# Action item:
Among the records below, find the lines with the word "goblet" and copy them.

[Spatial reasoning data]
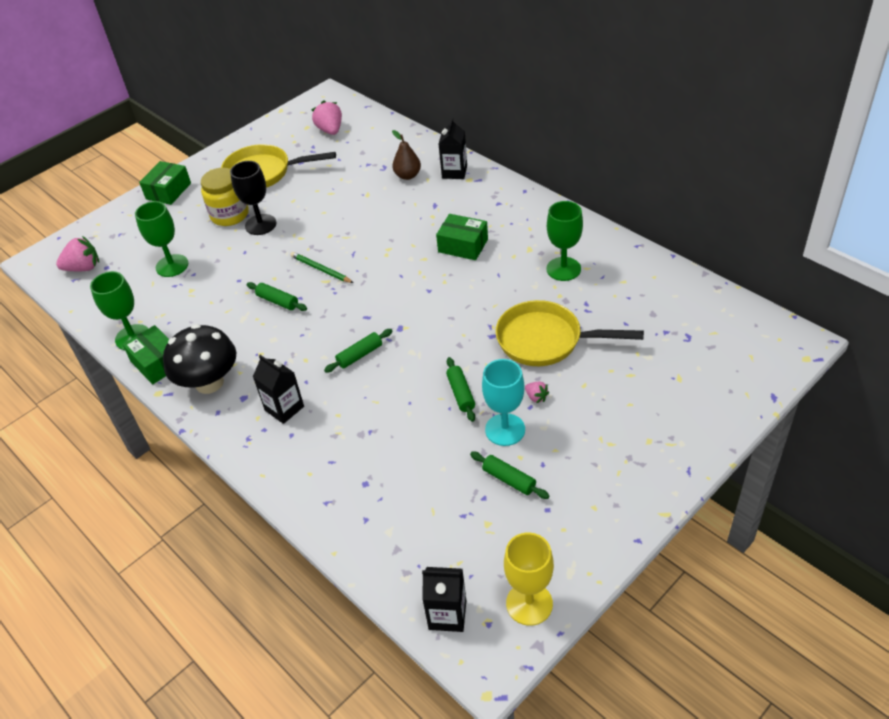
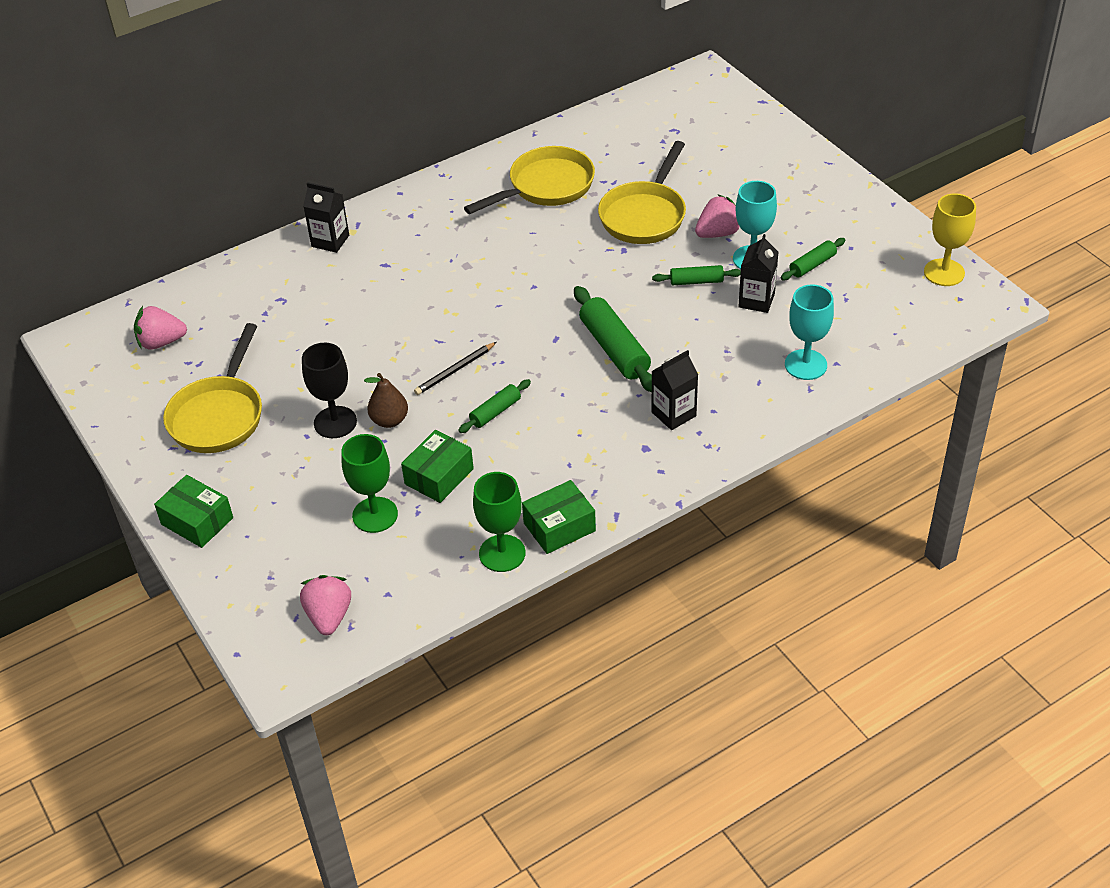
camera: 80 degrees left, 0 degrees up
(209, 382) = (611, 477): black mushroom -> none
(230, 215) = (296, 453): yellow jar -> none
(321, 269) = (455, 371): green pencil -> black pencil
(359, 494) = (805, 365): none -> turquoise goblet
(360, 355) = (614, 349): green rolling pin -> green rolling pin, size x1.79
(407, 175) = (313, 280): brown pear -> brown pear (389, 420)
(447, 615) = (948, 321): black carton -> black carton (756, 300)
(463, 245) = (471, 251): green box -> green box (439, 476)
(536, 397) = (718, 233): pink strawberry -> pink strawberry, size x1.92
(563, 269) = (546, 187): green goblet -> yellow pan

# Expected answer:
(359, 494) = (805, 365): none -> turquoise goblet
(563, 269) = (546, 187): green goblet -> yellow pan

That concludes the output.